EXERCISE DESCRIPTION –
Leaving the pictures aside, reproduce the data in full and word for word.

[Saved entries]
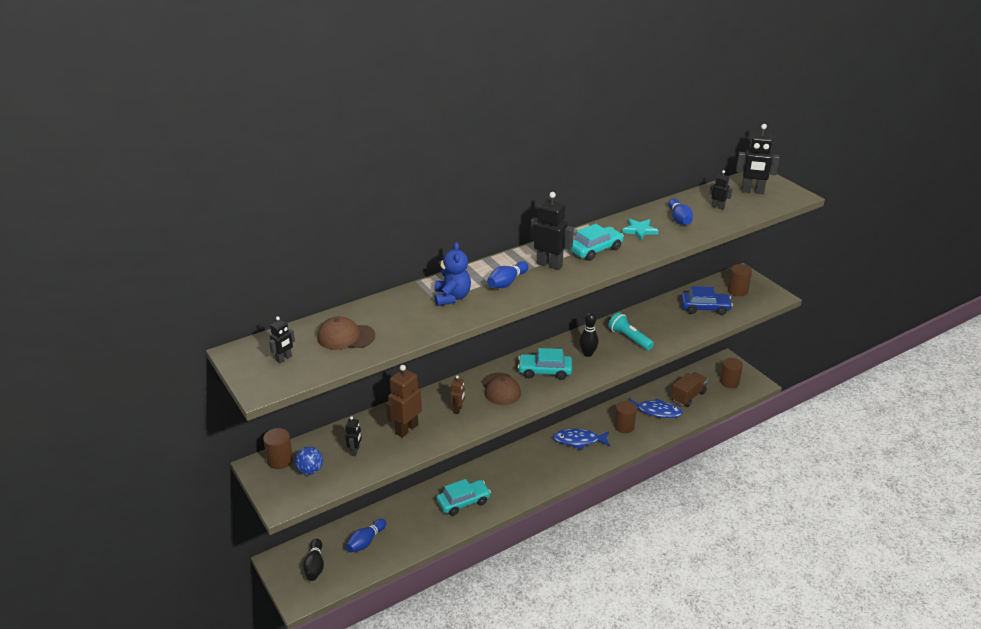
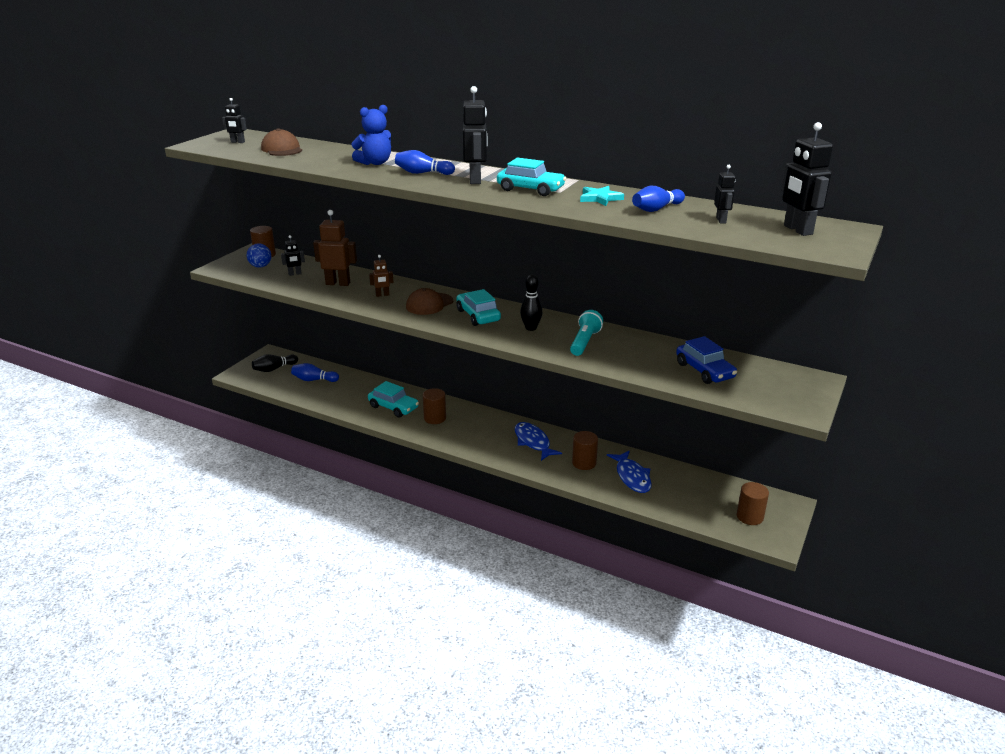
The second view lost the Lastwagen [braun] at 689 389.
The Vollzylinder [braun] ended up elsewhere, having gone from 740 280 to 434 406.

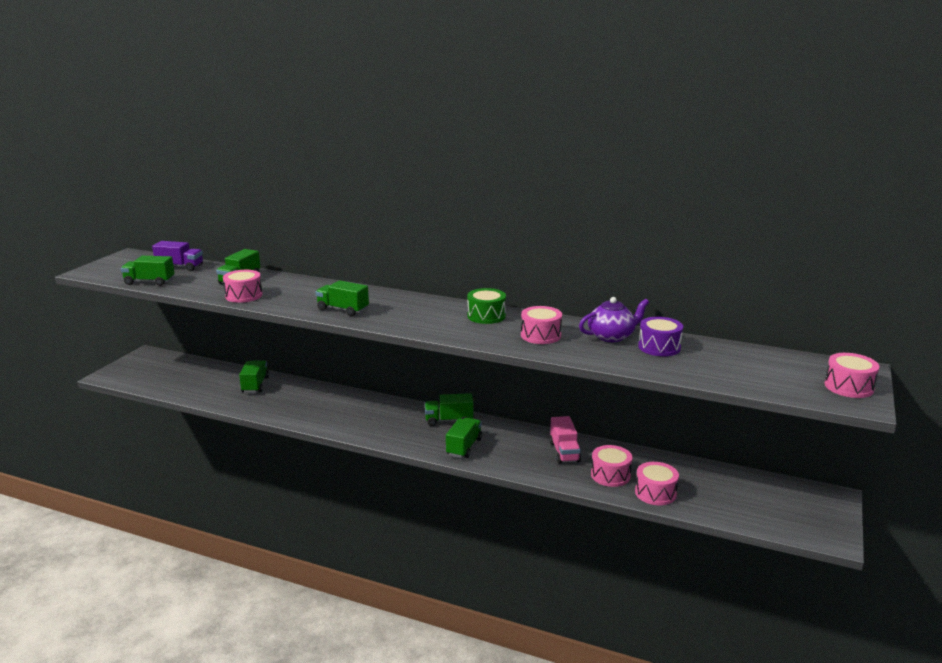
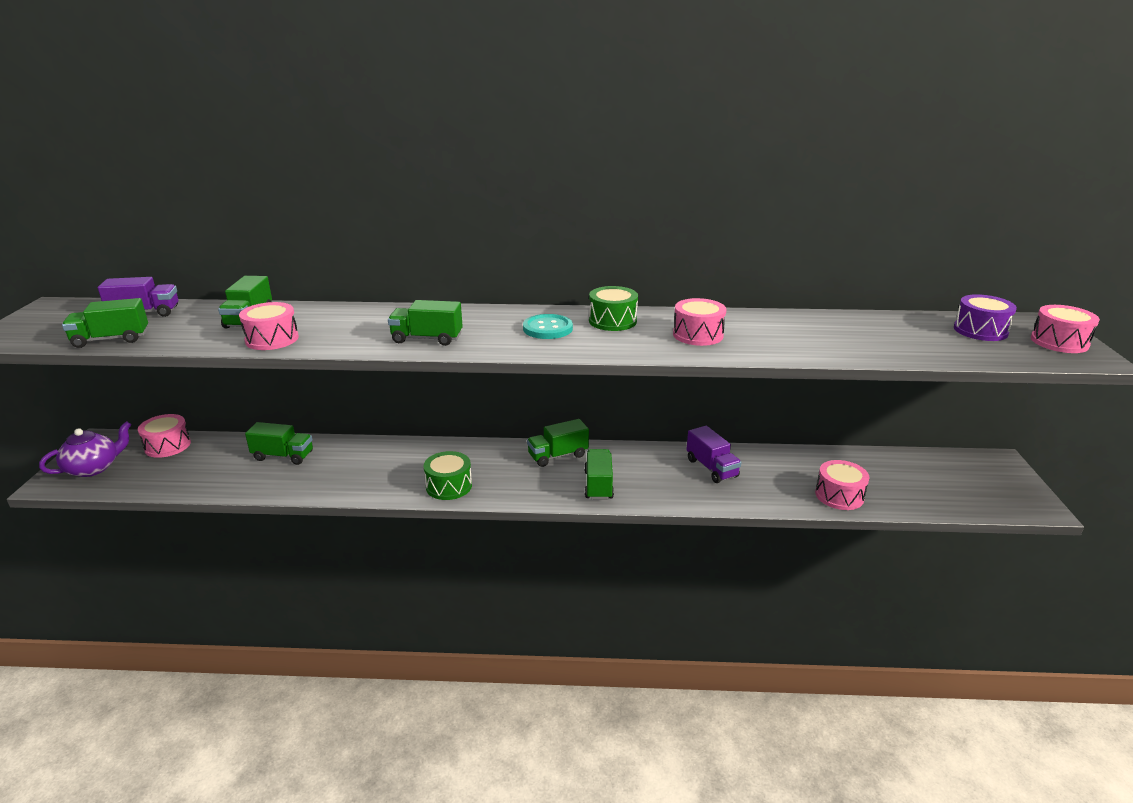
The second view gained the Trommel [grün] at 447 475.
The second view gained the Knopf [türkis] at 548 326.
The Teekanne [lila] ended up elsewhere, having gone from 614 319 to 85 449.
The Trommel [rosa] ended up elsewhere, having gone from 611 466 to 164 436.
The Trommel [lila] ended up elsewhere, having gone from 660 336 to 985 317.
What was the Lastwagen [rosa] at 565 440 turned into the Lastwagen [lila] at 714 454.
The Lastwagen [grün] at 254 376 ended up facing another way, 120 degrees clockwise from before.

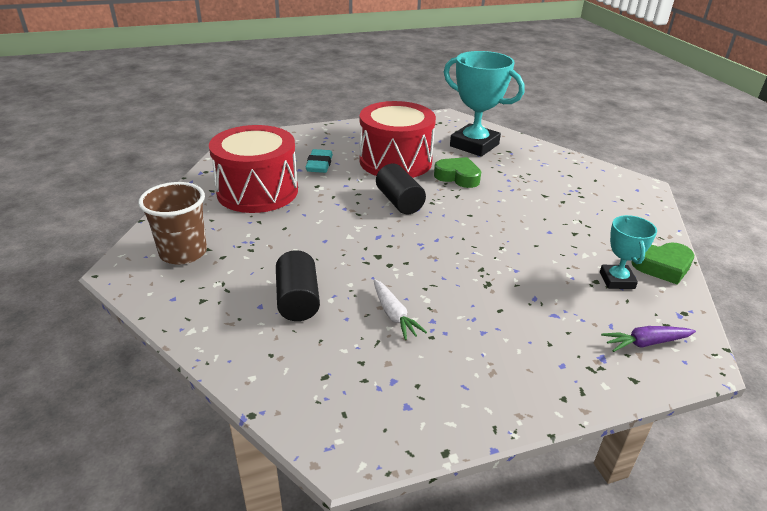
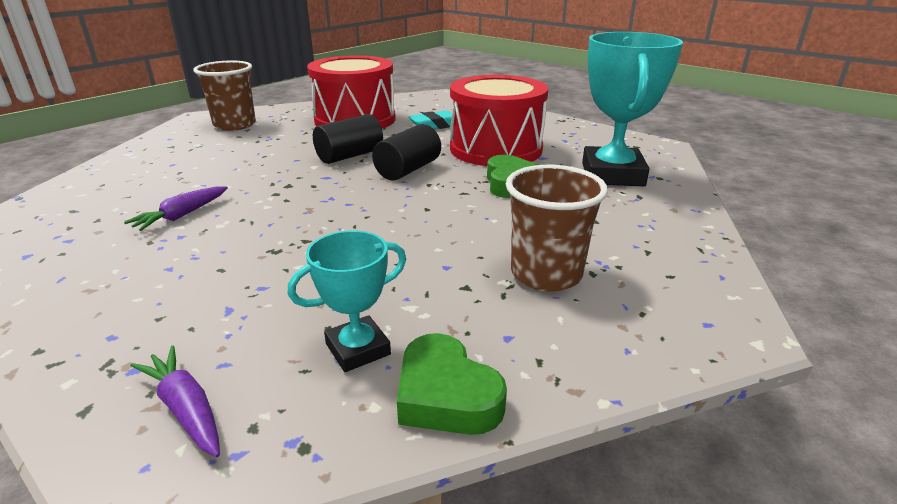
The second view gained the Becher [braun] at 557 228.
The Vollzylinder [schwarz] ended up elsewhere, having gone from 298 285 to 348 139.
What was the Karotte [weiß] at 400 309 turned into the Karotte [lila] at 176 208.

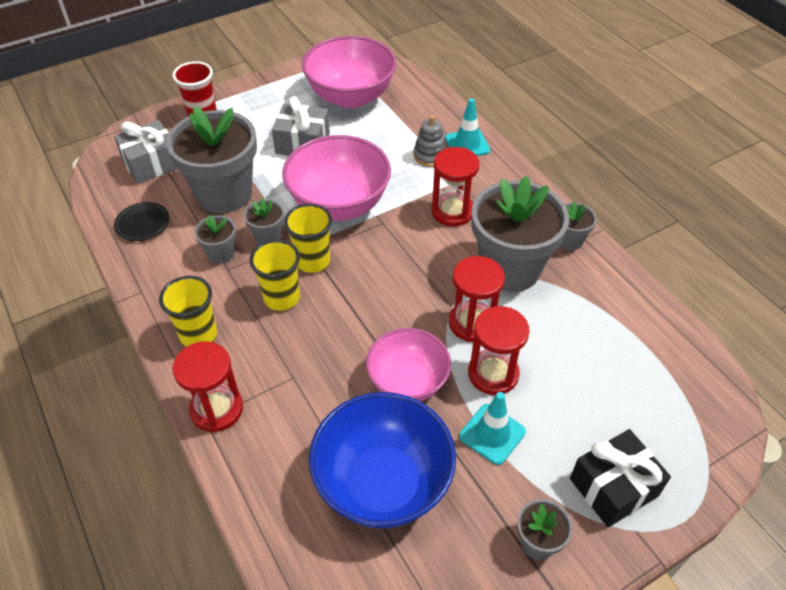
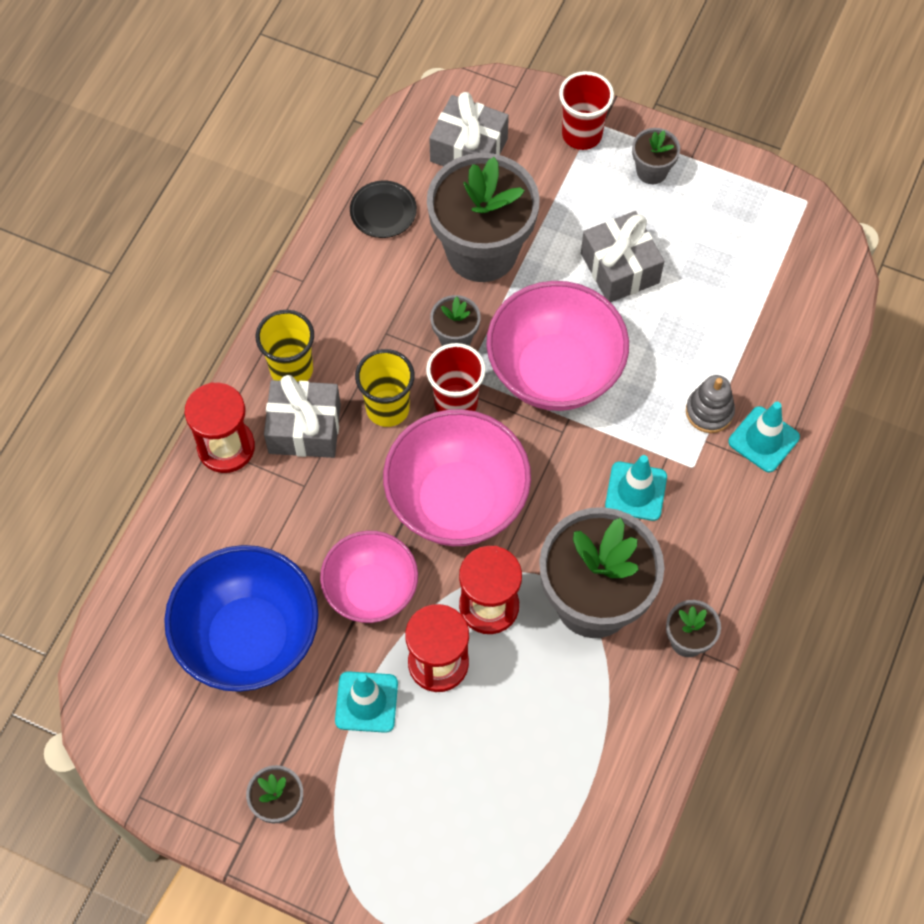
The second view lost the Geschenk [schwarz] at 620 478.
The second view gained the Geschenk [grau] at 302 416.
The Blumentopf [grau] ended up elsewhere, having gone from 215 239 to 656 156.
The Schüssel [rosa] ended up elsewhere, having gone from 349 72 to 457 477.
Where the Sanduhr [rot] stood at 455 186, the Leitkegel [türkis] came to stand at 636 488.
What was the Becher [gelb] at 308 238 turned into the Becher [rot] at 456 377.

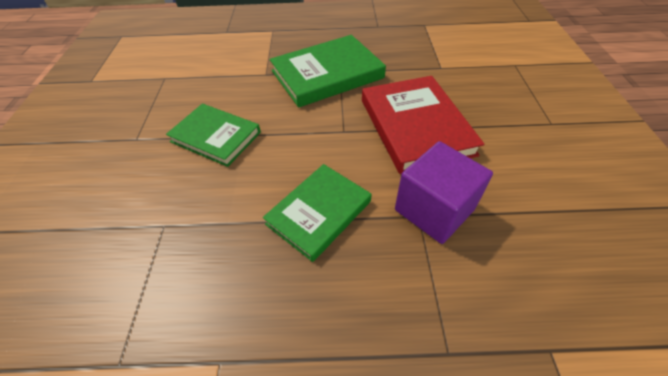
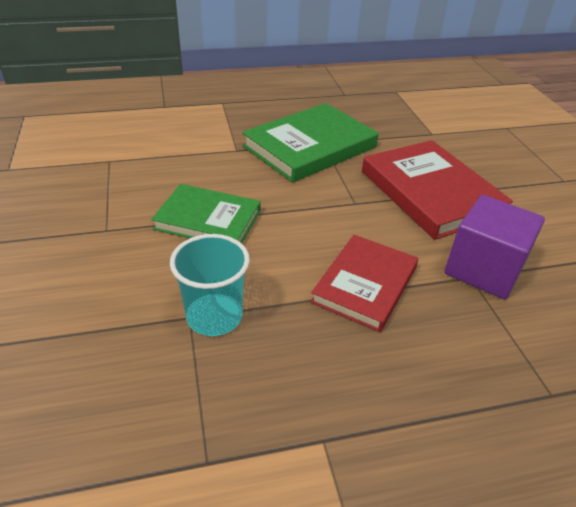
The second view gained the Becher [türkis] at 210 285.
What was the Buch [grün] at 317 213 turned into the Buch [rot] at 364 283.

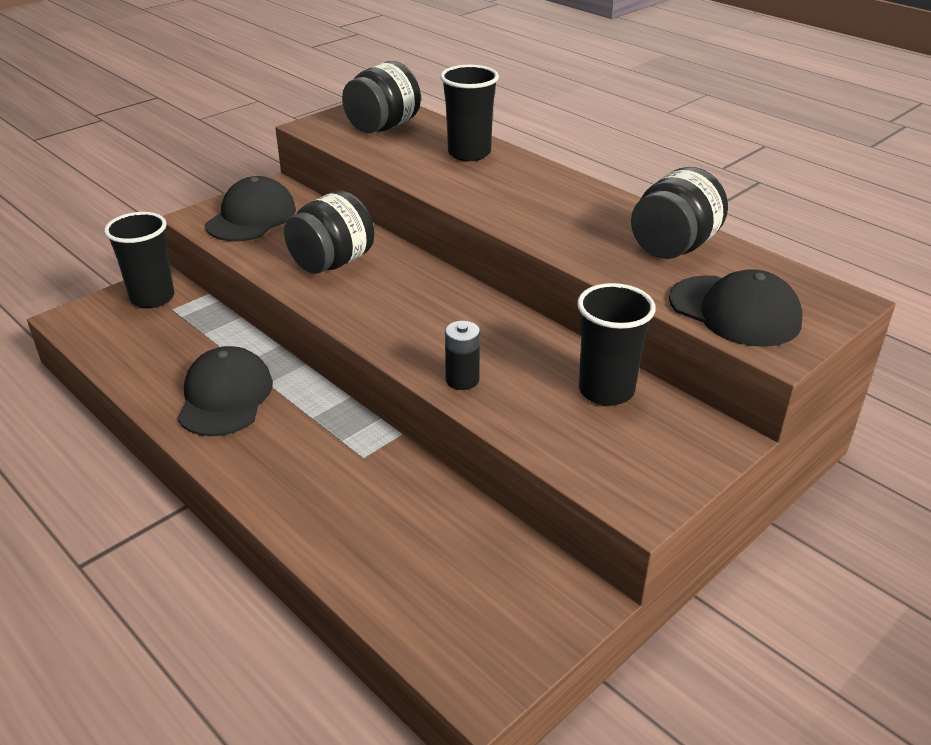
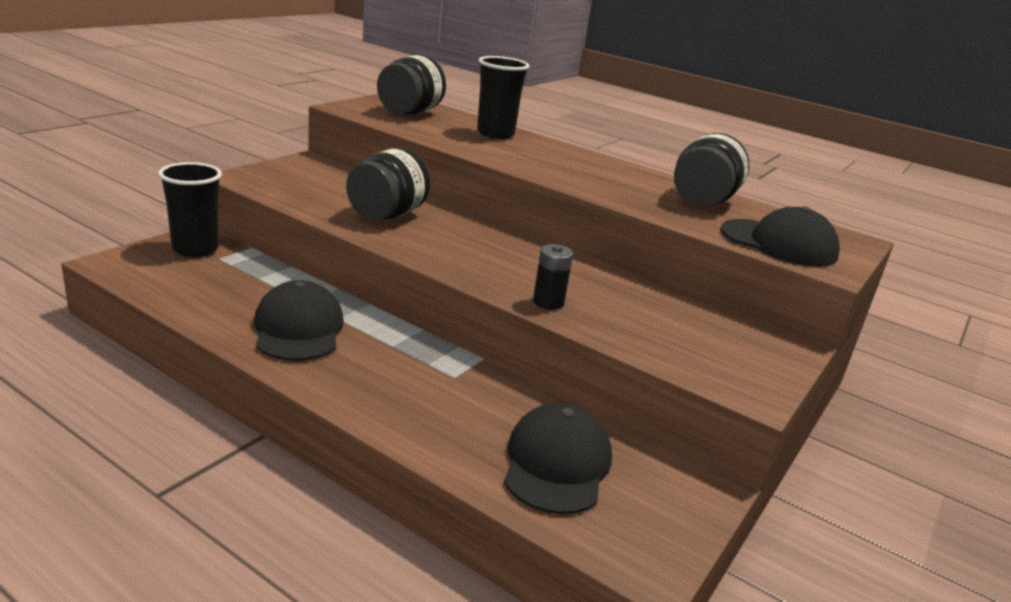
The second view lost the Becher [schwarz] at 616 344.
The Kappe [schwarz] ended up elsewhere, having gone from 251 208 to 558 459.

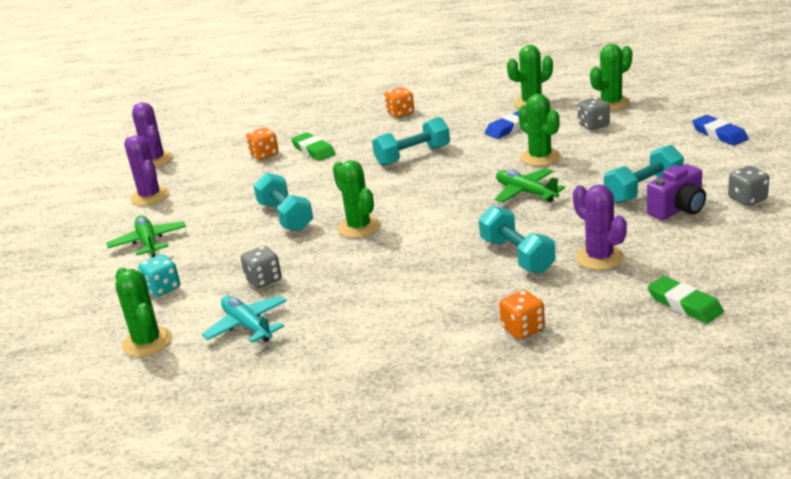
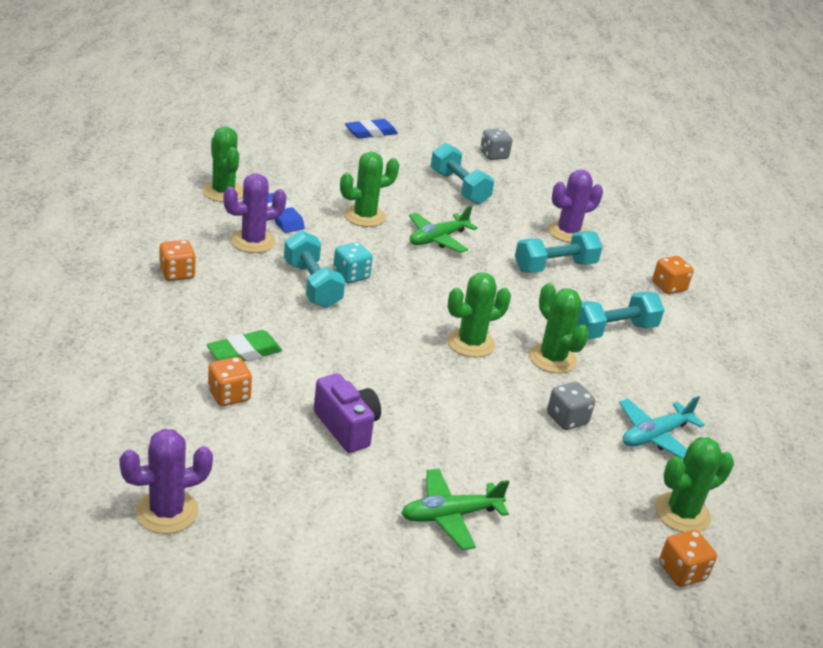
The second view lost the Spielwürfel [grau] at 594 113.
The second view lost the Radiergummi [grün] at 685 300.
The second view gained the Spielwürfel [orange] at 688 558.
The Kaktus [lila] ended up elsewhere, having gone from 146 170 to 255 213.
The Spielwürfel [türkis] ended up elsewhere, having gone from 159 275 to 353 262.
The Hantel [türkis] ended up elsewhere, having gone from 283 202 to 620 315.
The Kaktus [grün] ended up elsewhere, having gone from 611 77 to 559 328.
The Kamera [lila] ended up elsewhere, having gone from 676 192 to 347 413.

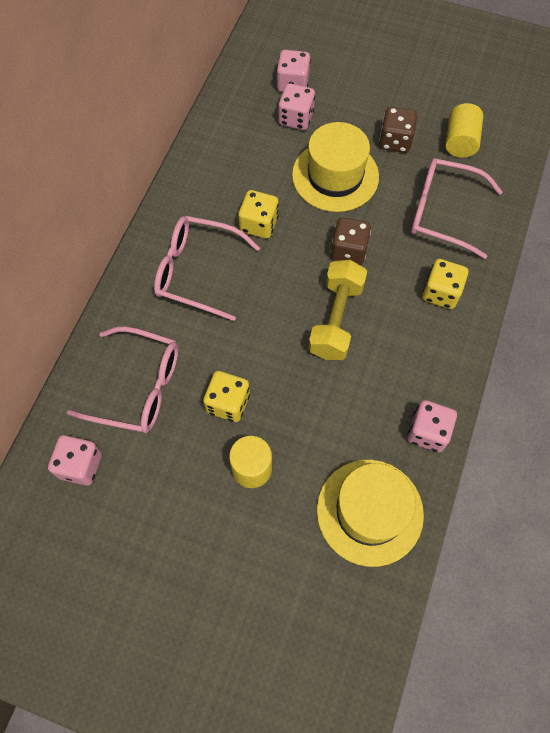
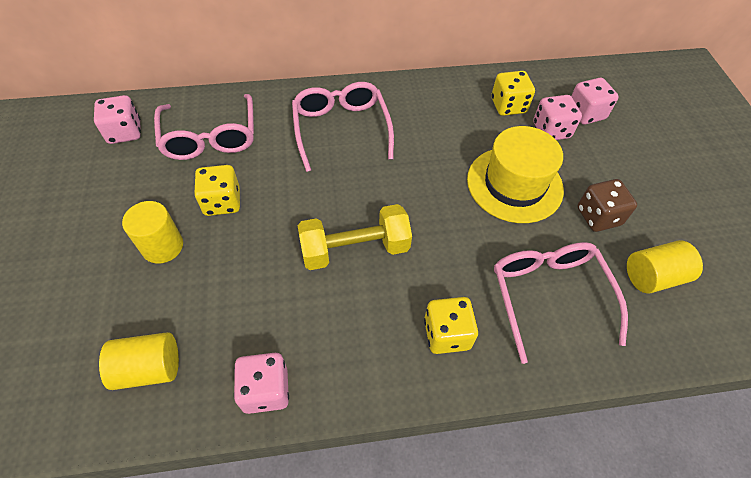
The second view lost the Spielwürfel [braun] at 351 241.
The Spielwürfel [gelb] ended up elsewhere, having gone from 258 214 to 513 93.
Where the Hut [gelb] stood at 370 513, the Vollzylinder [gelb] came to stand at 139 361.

WRITTEN SOLUTION –
The second view lost the Lastwagen [braun] at 689 389.
The Vollzylinder [braun] ended up elsewhere, having gone from 740 280 to 434 406.

The second view gained the Trommel [grün] at 447 475.
The second view gained the Knopf [türkis] at 548 326.
The Teekanne [lila] ended up elsewhere, having gone from 614 319 to 85 449.
The Trommel [rosa] ended up elsewhere, having gone from 611 466 to 164 436.
The Trommel [lila] ended up elsewhere, having gone from 660 336 to 985 317.
What was the Lastwagen [rosa] at 565 440 turned into the Lastwagen [lila] at 714 454.
The Lastwagen [grün] at 254 376 ended up facing another way, 120 degrees clockwise from before.

The second view gained the Becher [braun] at 557 228.
The Vollzylinder [schwarz] ended up elsewhere, having gone from 298 285 to 348 139.
What was the Karotte [weiß] at 400 309 turned into the Karotte [lila] at 176 208.

The second view lost the Geschenk [schwarz] at 620 478.
The second view gained the Geschenk [grau] at 302 416.
The Blumentopf [grau] ended up elsewhere, having gone from 215 239 to 656 156.
The Schüssel [rosa] ended up elsewhere, having gone from 349 72 to 457 477.
Where the Sanduhr [rot] stood at 455 186, the Leitkegel [türkis] came to stand at 636 488.
What was the Becher [gelb] at 308 238 turned into the Becher [rot] at 456 377.

The second view gained the Becher [türkis] at 210 285.
What was the Buch [grün] at 317 213 turned into the Buch [rot] at 364 283.

The second view lost the Becher [schwarz] at 616 344.
The Kappe [schwarz] ended up elsewhere, having gone from 251 208 to 558 459.

The second view lost the Spielwürfel [grau] at 594 113.
The second view lost the Radiergummi [grün] at 685 300.
The second view gained the Spielwürfel [orange] at 688 558.
The Kaktus [lila] ended up elsewhere, having gone from 146 170 to 255 213.
The Spielwürfel [türkis] ended up elsewhere, having gone from 159 275 to 353 262.
The Hantel [türkis] ended up elsewhere, having gone from 283 202 to 620 315.
The Kaktus [grün] ended up elsewhere, having gone from 611 77 to 559 328.
The Kamera [lila] ended up elsewhere, having gone from 676 192 to 347 413.

The second view lost the Spielwürfel [braun] at 351 241.
The Spielwürfel [gelb] ended up elsewhere, having gone from 258 214 to 513 93.
Where the Hut [gelb] stood at 370 513, the Vollzylinder [gelb] came to stand at 139 361.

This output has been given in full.